- EXERCISE DESCRIPTION
Arrange all of the items below as a numbered list, leaving out any blank lines.
* * * * *
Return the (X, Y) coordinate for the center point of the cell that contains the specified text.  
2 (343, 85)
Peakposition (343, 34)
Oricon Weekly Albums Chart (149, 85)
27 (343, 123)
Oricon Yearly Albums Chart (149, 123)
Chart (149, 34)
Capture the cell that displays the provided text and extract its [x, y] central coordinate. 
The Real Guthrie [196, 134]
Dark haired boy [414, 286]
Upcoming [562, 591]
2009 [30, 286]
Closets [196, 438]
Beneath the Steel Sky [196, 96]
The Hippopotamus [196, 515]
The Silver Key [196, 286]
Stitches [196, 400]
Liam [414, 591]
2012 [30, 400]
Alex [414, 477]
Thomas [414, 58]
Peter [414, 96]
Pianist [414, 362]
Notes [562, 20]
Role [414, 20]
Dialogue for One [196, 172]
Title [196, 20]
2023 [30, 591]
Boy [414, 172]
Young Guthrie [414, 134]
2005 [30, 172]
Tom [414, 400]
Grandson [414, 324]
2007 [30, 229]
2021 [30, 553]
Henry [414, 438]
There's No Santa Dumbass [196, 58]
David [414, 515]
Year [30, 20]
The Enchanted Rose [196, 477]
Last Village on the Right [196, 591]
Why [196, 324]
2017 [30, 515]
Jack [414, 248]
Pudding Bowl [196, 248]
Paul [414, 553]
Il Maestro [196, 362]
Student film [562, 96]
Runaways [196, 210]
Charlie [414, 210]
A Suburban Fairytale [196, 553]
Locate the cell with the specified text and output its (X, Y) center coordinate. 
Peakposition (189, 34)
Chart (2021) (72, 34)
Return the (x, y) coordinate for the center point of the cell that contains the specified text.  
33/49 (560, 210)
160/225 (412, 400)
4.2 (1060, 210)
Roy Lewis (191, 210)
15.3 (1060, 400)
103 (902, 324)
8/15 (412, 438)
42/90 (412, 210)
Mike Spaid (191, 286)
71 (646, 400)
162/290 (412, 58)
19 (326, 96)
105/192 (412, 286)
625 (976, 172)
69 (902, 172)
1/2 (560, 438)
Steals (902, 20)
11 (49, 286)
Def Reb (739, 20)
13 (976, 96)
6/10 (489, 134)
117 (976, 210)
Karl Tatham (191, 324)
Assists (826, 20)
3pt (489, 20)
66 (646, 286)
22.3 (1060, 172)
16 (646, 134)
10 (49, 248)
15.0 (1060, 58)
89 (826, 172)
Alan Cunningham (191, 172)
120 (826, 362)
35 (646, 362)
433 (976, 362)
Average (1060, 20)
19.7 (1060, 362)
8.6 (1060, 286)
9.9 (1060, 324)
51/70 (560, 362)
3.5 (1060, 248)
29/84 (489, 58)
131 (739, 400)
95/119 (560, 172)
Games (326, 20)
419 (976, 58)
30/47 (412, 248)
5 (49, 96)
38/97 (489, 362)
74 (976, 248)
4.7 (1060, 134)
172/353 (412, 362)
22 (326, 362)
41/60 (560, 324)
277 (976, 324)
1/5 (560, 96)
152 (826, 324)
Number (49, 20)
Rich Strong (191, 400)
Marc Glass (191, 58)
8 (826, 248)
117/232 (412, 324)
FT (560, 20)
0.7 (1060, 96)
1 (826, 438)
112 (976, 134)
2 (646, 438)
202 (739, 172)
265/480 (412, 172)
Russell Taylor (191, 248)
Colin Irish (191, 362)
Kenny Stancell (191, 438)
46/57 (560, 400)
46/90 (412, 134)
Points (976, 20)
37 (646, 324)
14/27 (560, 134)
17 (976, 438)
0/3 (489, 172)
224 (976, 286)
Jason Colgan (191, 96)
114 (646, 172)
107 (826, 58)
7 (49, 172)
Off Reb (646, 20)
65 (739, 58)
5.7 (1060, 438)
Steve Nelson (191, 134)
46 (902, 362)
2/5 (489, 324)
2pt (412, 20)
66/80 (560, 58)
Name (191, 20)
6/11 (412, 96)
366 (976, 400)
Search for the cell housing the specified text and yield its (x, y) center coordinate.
* * * * *
- CORRECT RESPONSE
1. Return the (X, Y) coordinate for the center point of the cell that contains the specified text.  
2. 2 (343, 85)
3. Peakposition (343, 34)
4. Oricon Weekly Albums Chart (149, 85)
5. 27 (343, 123)
6. Oricon Yearly Albums Chart (149, 123)
7. Chart (149, 34)
8. Capture the cell that displays the provided text and extract its [x, y] central coordinate. 
9. The Real Guthrie [196, 134]
10. Dark haired boy [414, 286]
11. Upcoming [562, 591]
12. 2009 [30, 286]
13. Closets [196, 438]
14. Beneath the Steel Sky [196, 96]
15. The Hippopotamus [196, 515]
16. The Silver Key [196, 286]
17. Stitches [196, 400]
18. Liam [414, 591]
19. 2012 [30, 400]
20. Alex [414, 477]
21. Thomas [414, 58]
22. Peter [414, 96]
23. Pianist [414, 362]
24. Notes [562, 20]
25. Role [414, 20]
26. Dialogue for One [196, 172]
27. Title [196, 20]
28. 2023 [30, 591]
29. Boy [414, 172]
30. Young Guthrie [414, 134]
31. 2005 [30, 172]
32. Tom [414, 400]
33. Grandson [414, 324]
34. 2007 [30, 229]
35. 2021 [30, 553]
36. Henry [414, 438]
37. There's No Santa Dumbass [196, 58]
38. David [414, 515]
39. Year [30, 20]
40. The Enchanted Rose [196, 477]
41. Last Village on the Right [196, 591]
42. Why [196, 324]
43. 2017 [30, 515]
44. Jack [414, 248]
45. Pudding Bowl [196, 248]
46. Paul [414, 553]
47. Il Maestro [196, 362]
48. Student film [562, 96]
49. Runaways [196, 210]
50. Charlie [414, 210]
51. A Suburban Fairytale [196, 553]
52. Locate the cell with the specified text and output its (X, Y) center coordinate. 
53. Peakposition (189, 34)
54. Chart (2021) (72, 34)
55. Return the (x, y) coordinate for the center point of the cell that contains the specified text.  
56. 33/49 (560, 210)
57. 160/225 (412, 400)
58. 4.2 (1060, 210)
59. Roy Lewis (191, 210)
60. 15.3 (1060, 400)
61. 103 (902, 324)
62. 8/15 (412, 438)
63. 42/90 (412, 210)
64. Mike Spaid (191, 286)
65. 71 (646, 400)
66. 162/290 (412, 58)
67. 19 (326, 96)
68. 105/192 (412, 286)
69. 625 (976, 172)
70. 69 (902, 172)
71. 1/2 (560, 438)
72. Steals (902, 20)
73. 11 (49, 286)
74. Def Reb (739, 20)
75. 13 (976, 96)
76. 6/10 (489, 134)
77. 117 (976, 210)
78. Karl Tatham (191, 324)
79. Assists (826, 20)
80. 3pt (489, 20)
81. 66 (646, 286)
82. 22.3 (1060, 172)
83. 16 (646, 134)
84. 10 (49, 248)
85. 15.0 (1060, 58)
86. 89 (826, 172)
87. Alan Cunningham (191, 172)
88. 120 (826, 362)
89. 35 (646, 362)
90. 433 (976, 362)
91. Average (1060, 20)
92. 19.7 (1060, 362)
93. 8.6 (1060, 286)
94. 9.9 (1060, 324)
95. 51/70 (560, 362)
96. 3.5 (1060, 248)
97. 29/84 (489, 58)
98. 131 (739, 400)
99. 95/119 (560, 172)
100. Games (326, 20)
101. 419 (976, 58)
102. 30/47 (412, 248)
103. 5 (49, 96)
104. 38/97 (489, 362)
105. 74 (976, 248)
106. 4.7 (1060, 134)
107. 172/353 (412, 362)
108. 22 (326, 362)
109. 41/60 (560, 324)
110. 277 (976, 324)
111. 1/5 (560, 96)
112. 152 (826, 324)
113. Number (49, 20)
114. Rich Strong (191, 400)
115. Marc Glass (191, 58)
116. 8 (826, 248)
117. 117/232 (412, 324)
118. FT (560, 20)
119. 0.7 (1060, 96)
120. 1 (826, 438)
121. 112 (976, 134)
122. 2 (646, 438)
123. 202 (739, 172)
124. 265/480 (412, 172)
125. Russell Taylor (191, 248)
126. Colin Irish (191, 362)
127. Kenny Stancell (191, 438)
128. 46/57 (560, 400)
129. 46/90 (412, 134)
130. Points (976, 20)
131. 37 (646, 324)
132. 14/27 (560, 134)
133. 17 (976, 438)
134. 0/3 (489, 172)
135. 224 (976, 286)
136. Jason Colgan (191, 96)
137. 114 (646, 172)
138. 107 (826, 58)
139. 7 (49, 172)
140. Off Reb (646, 20)
141. 65 (739, 58)
142. 5.7 (1060, 438)
143. Steve Nelson (191, 134)
144. 46 (902, 362)
145. 2/5 (489, 324)
146. 2pt (412, 20)
147. 66/80 (560, 58)
148. Name (191, 20)
149. 6/11 (412, 96)
150. 366 (976, 400)
151. Search for the cell housing the specified text and yield its (x, y) center coordinate.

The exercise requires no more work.